Object change descriptions
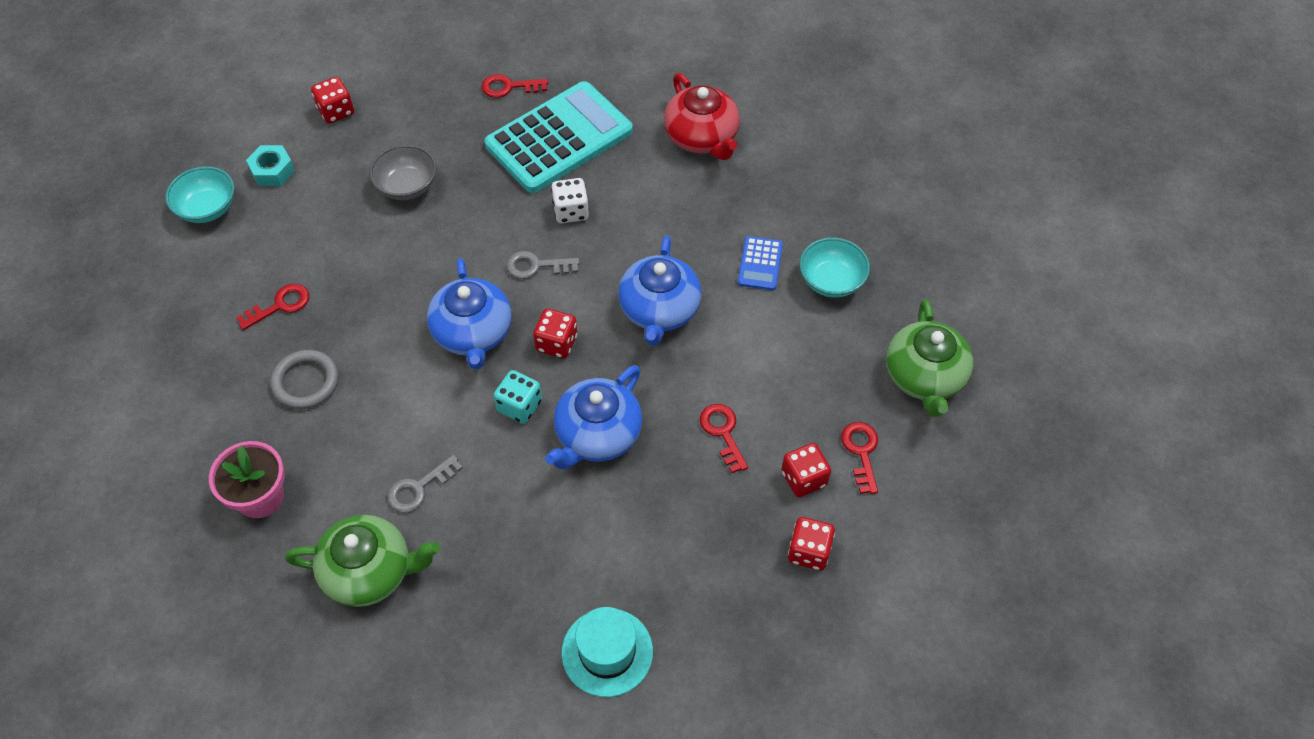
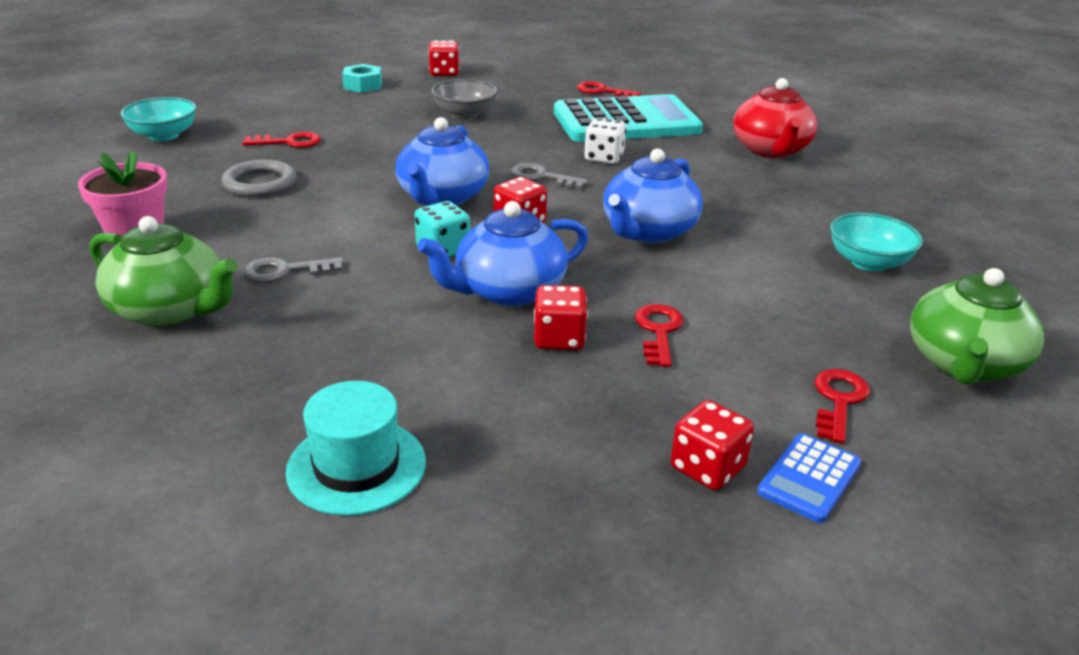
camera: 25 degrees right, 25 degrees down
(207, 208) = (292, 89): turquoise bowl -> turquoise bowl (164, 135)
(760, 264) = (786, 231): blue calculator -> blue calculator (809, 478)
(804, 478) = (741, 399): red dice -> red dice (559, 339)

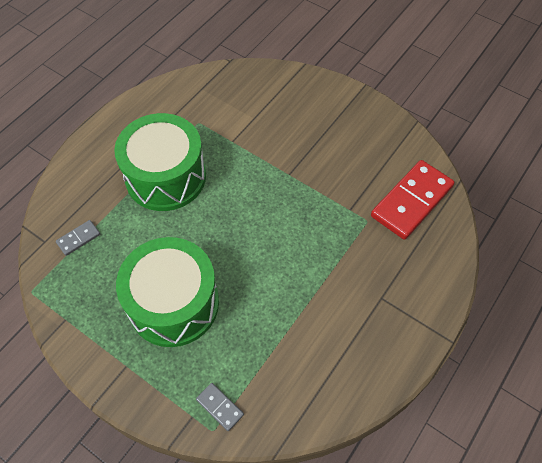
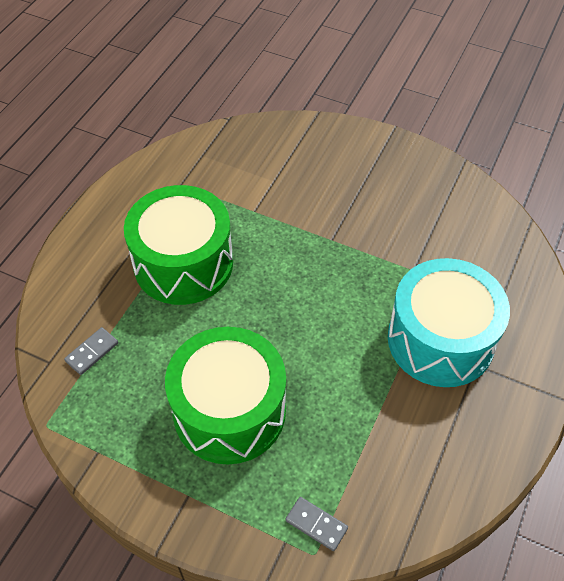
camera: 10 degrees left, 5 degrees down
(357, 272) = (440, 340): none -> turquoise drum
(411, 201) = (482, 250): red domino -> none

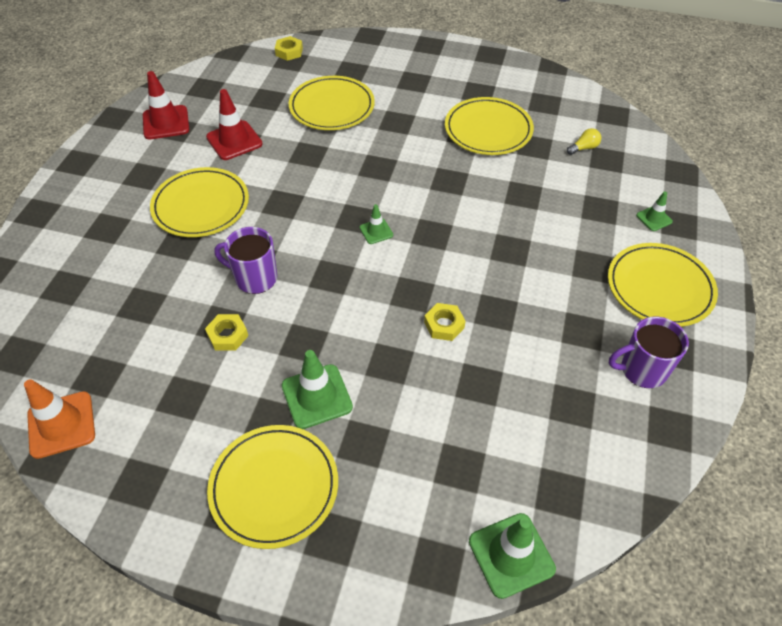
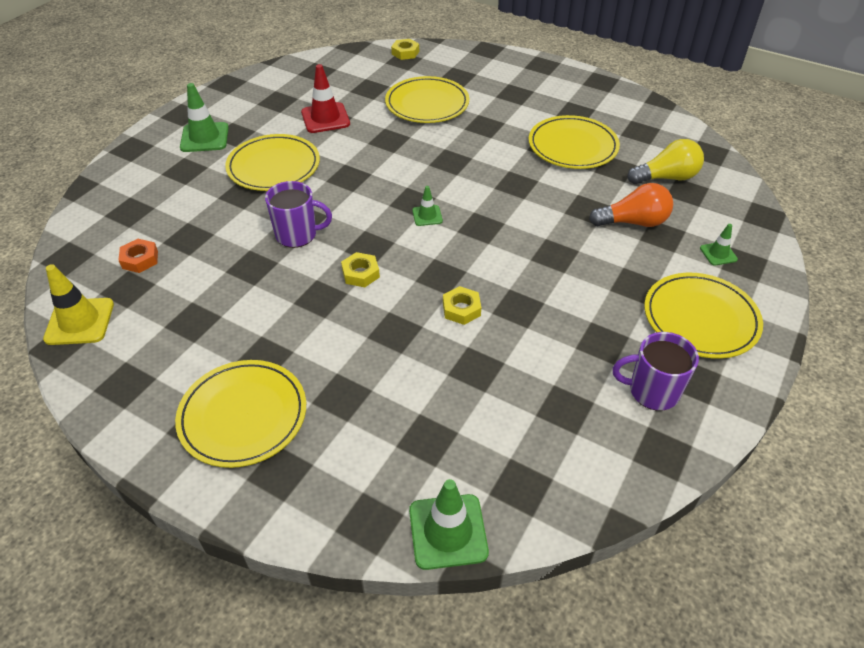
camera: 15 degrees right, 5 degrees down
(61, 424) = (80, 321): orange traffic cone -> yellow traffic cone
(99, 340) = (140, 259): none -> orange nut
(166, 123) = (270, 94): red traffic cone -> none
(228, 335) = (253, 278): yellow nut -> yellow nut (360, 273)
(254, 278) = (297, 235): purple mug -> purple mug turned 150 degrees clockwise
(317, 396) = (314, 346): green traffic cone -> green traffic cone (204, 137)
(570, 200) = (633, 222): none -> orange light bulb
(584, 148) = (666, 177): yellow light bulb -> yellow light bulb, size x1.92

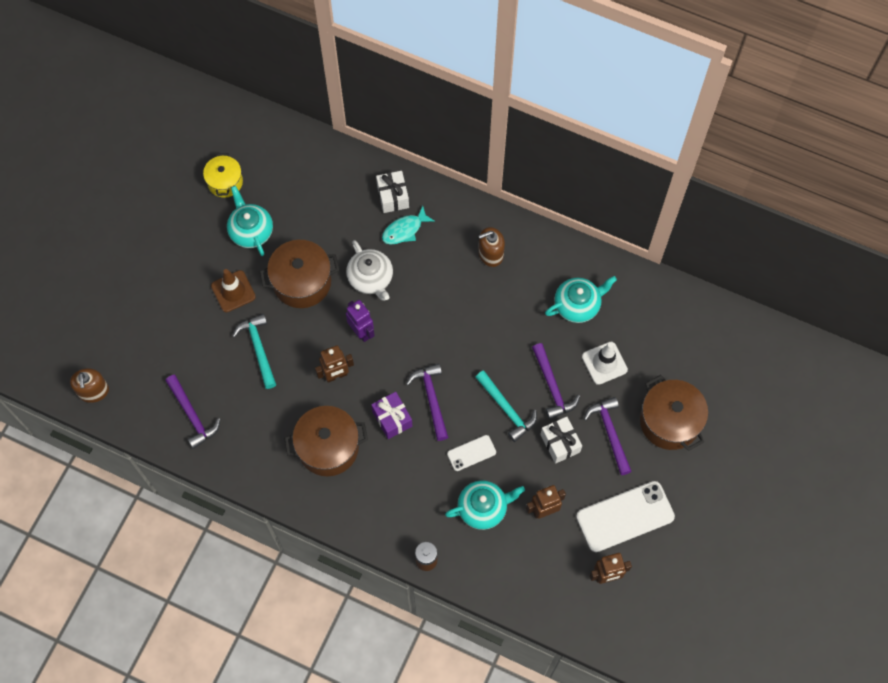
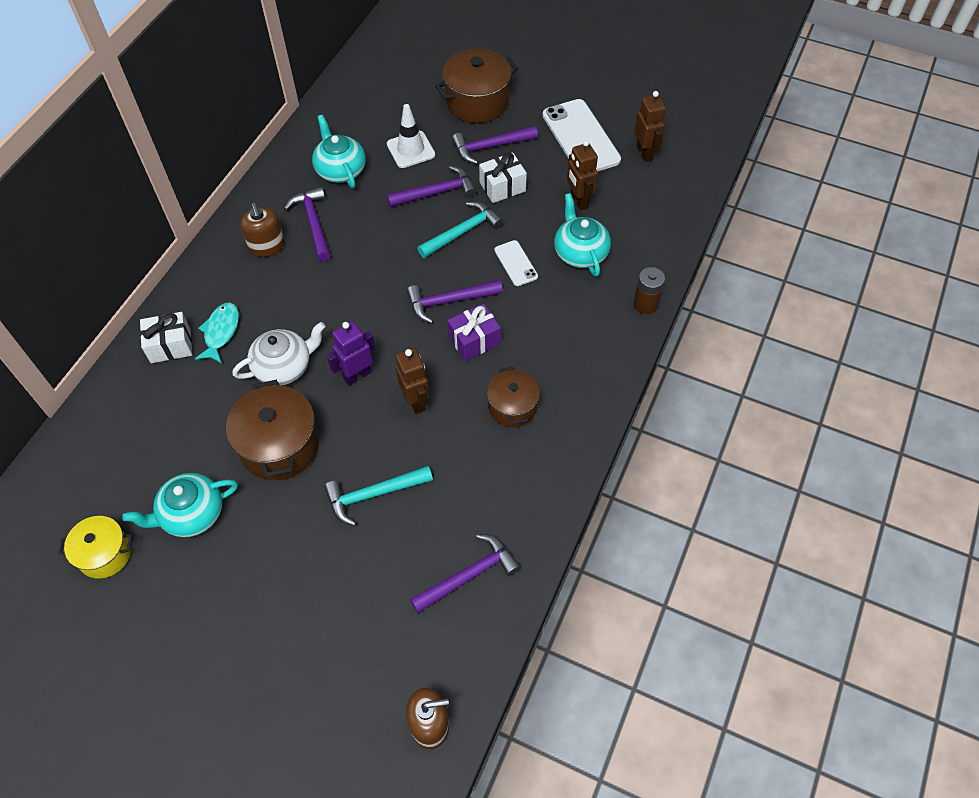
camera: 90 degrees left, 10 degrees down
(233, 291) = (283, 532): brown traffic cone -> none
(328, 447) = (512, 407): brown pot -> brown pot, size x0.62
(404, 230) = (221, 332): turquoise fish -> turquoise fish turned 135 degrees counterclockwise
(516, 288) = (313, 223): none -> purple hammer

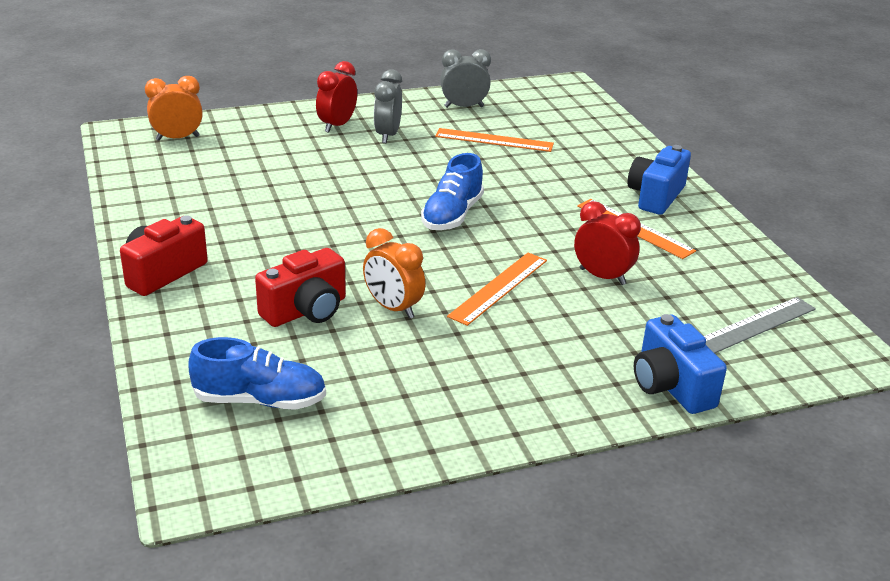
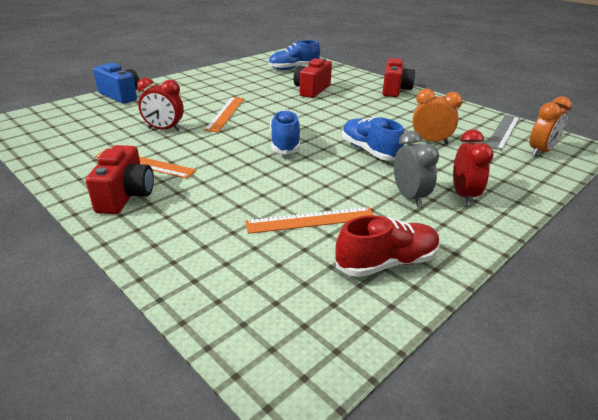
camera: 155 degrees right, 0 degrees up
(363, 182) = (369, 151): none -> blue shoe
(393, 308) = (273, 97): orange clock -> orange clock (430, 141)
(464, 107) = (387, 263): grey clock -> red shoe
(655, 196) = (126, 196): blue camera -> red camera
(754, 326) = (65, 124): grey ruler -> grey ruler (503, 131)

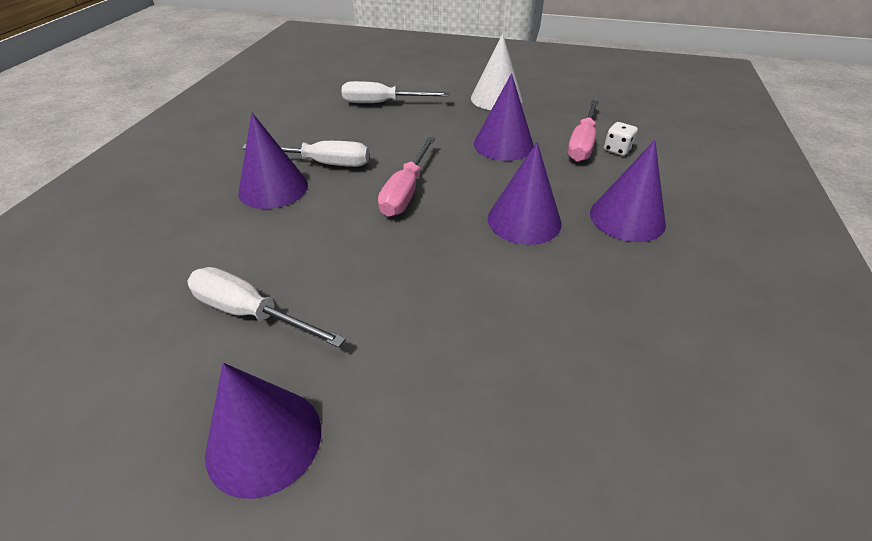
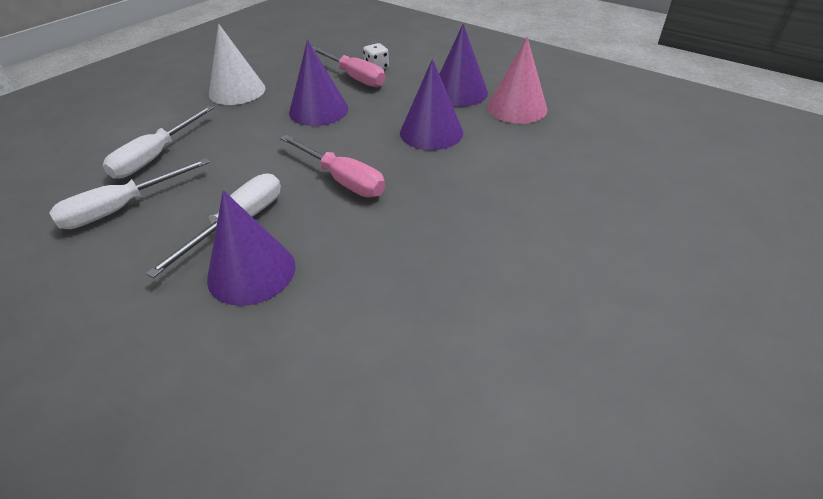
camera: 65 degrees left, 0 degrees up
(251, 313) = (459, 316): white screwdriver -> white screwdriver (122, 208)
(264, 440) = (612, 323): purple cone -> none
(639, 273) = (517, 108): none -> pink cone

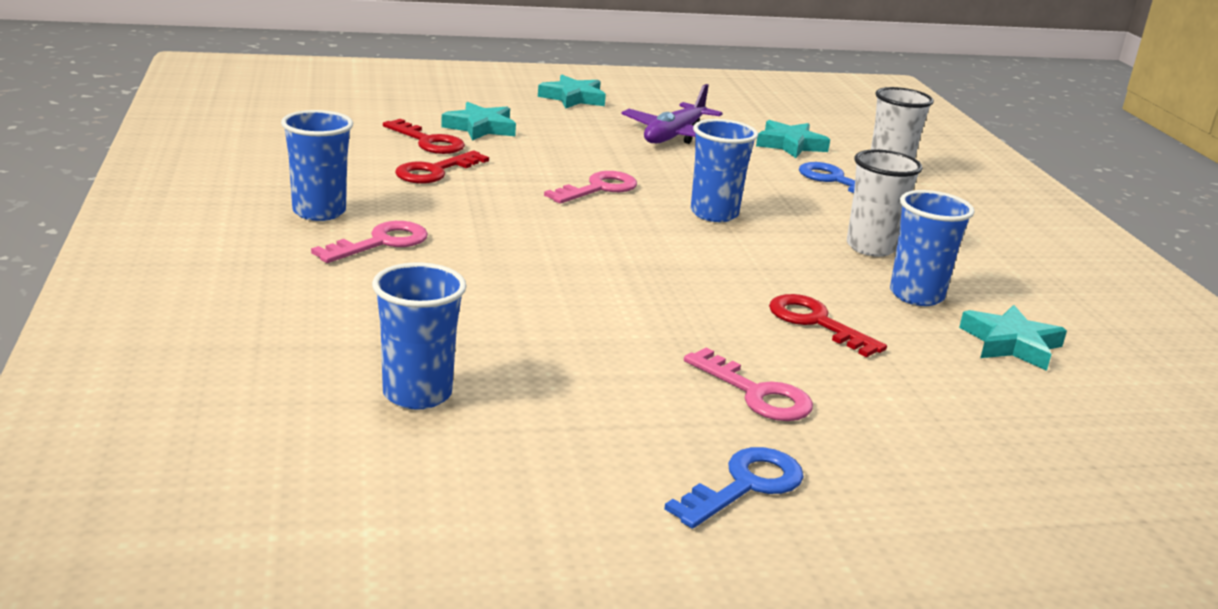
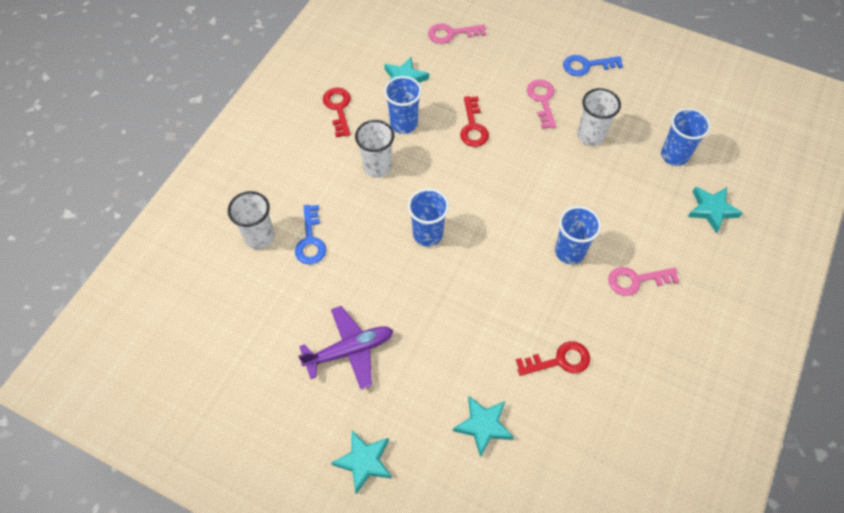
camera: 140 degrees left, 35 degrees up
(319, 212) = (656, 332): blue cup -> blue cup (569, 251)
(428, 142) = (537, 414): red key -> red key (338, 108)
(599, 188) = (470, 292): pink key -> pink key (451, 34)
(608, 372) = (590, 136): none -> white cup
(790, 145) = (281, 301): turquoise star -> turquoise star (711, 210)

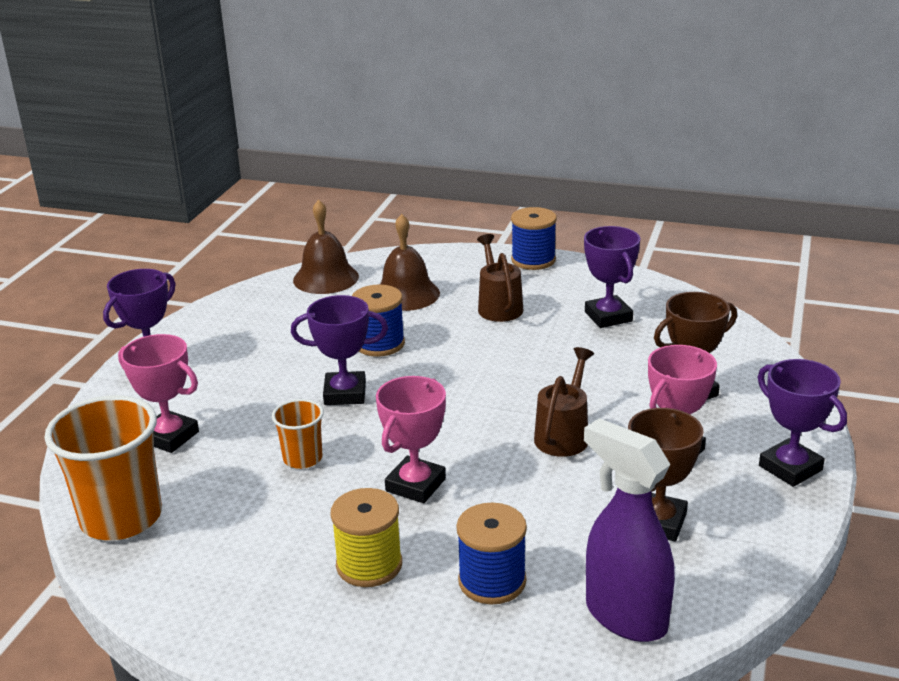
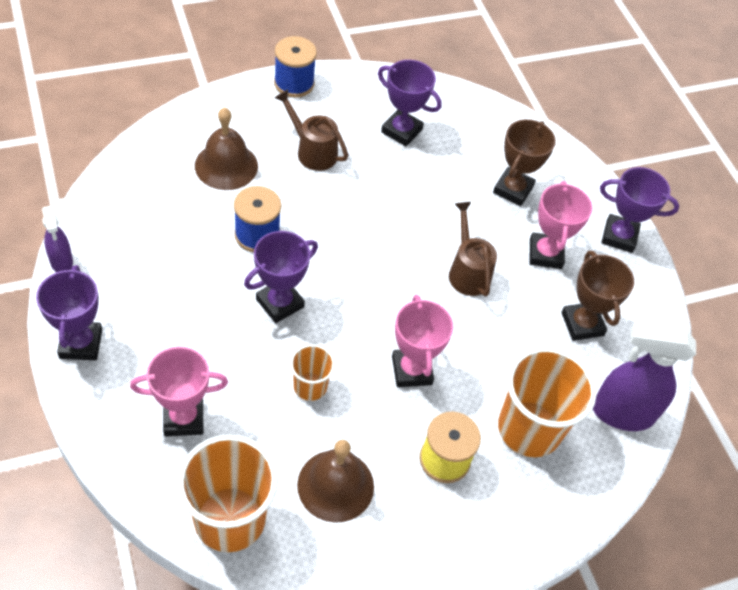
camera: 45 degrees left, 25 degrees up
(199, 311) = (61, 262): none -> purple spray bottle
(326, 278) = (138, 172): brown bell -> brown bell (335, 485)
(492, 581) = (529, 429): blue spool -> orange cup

What to work on
Repeat the records above exactly, leaving out the pictures.

Answer section
camera: 25 degrees right, 25 degrees down
(207, 208) = (292, 89): turquoise bowl -> turquoise bowl (164, 135)
(760, 264) = (786, 231): blue calculator -> blue calculator (809, 478)
(804, 478) = (741, 399): red dice -> red dice (559, 339)

camera: 10 degrees left, 5 degrees down
(357, 272) = (440, 340): none -> turquoise drum
(411, 201) = (482, 250): red domino -> none

camera: 15 degrees right, 5 degrees down
(61, 424) = (80, 321): orange traffic cone -> yellow traffic cone
(99, 340) = (140, 259): none -> orange nut
(166, 123) = (270, 94): red traffic cone -> none
(228, 335) = (253, 278): yellow nut -> yellow nut (360, 273)
(254, 278) = (297, 235): purple mug -> purple mug turned 150 degrees clockwise
(317, 396) = (314, 346): green traffic cone -> green traffic cone (204, 137)
(570, 200) = (633, 222): none -> orange light bulb
(584, 148) = (666, 177): yellow light bulb -> yellow light bulb, size x1.92

camera: 90 degrees left, 10 degrees down
(233, 291) = (283, 532): brown traffic cone -> none
(328, 447) = (512, 407): brown pot -> brown pot, size x0.62
(404, 230) = (221, 332): turquoise fish -> turquoise fish turned 135 degrees counterclockwise
(516, 288) = (313, 223): none -> purple hammer

camera: 155 degrees right, 0 degrees up
(363, 182) = (369, 151): none -> blue shoe
(393, 308) = (273, 97): orange clock -> orange clock (430, 141)
(464, 107) = (387, 263): grey clock -> red shoe
(655, 196) = (126, 196): blue camera -> red camera
(754, 326) = (65, 124): grey ruler -> grey ruler (503, 131)

camera: 65 degrees left, 0 degrees up
(251, 313) = (459, 316): white screwdriver -> white screwdriver (122, 208)
(264, 440) = (612, 323): purple cone -> none
(639, 273) = (517, 108): none -> pink cone

camera: 140 degrees left, 35 degrees up
(319, 212) = (656, 332): blue cup -> blue cup (569, 251)
(428, 142) = (537, 414): red key -> red key (338, 108)
(599, 188) = (470, 292): pink key -> pink key (451, 34)
(608, 372) = (590, 136): none -> white cup
(790, 145) = (281, 301): turquoise star -> turquoise star (711, 210)

camera: 45 degrees left, 25 degrees up
(199, 311) = (61, 262): none -> purple spray bottle
(326, 278) = (138, 172): brown bell -> brown bell (335, 485)
(492, 581) = (529, 429): blue spool -> orange cup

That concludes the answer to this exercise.